=== INFORMATION PROVIDED ===

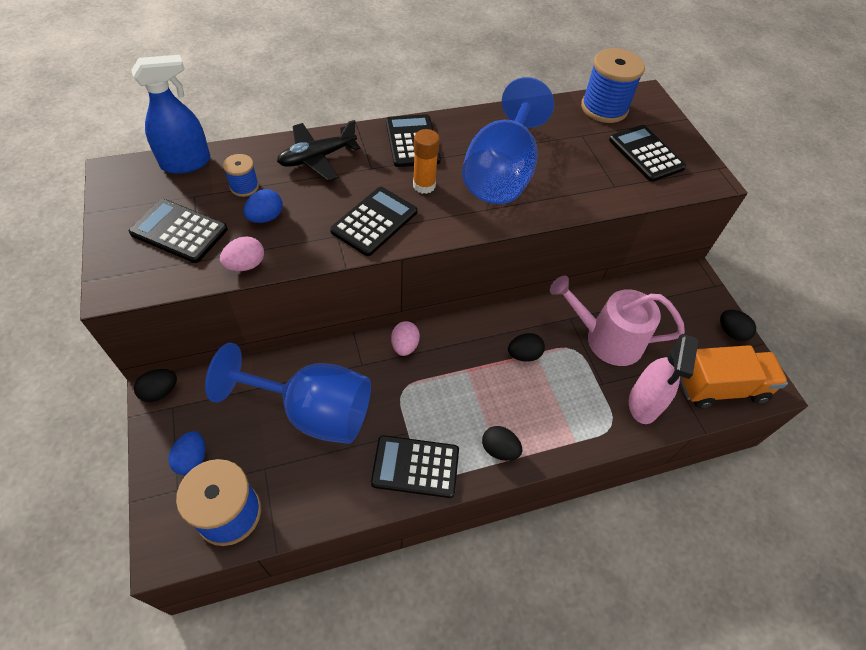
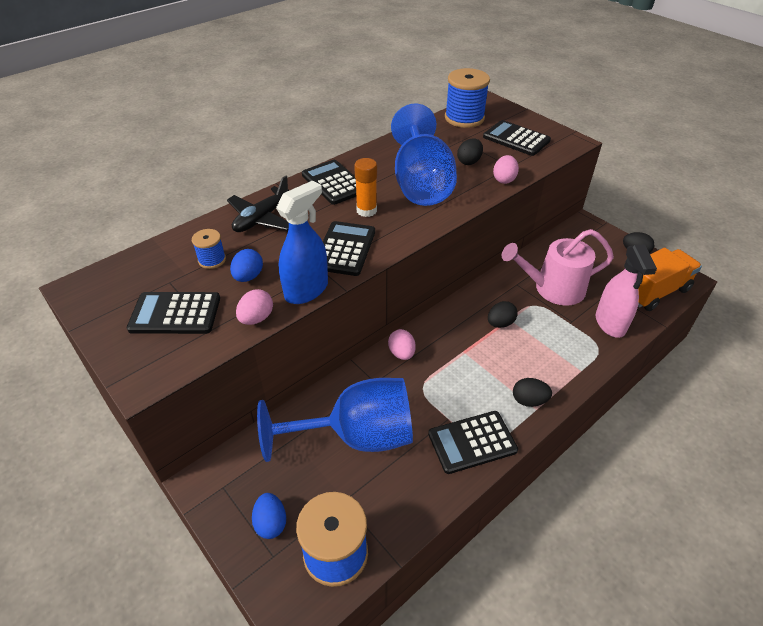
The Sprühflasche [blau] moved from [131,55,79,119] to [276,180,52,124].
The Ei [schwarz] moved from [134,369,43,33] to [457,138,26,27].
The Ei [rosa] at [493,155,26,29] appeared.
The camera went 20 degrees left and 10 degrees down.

=== INSTRUCTIONS FOR THE TASK ===
Whenever a line of the data above includes the word "from", copy that line.

=== RESPONSE BELOW ===
The Sprühflasche [blau] moved from [131,55,79,119] to [276,180,52,124].
The Ei [schwarz] moved from [134,369,43,33] to [457,138,26,27].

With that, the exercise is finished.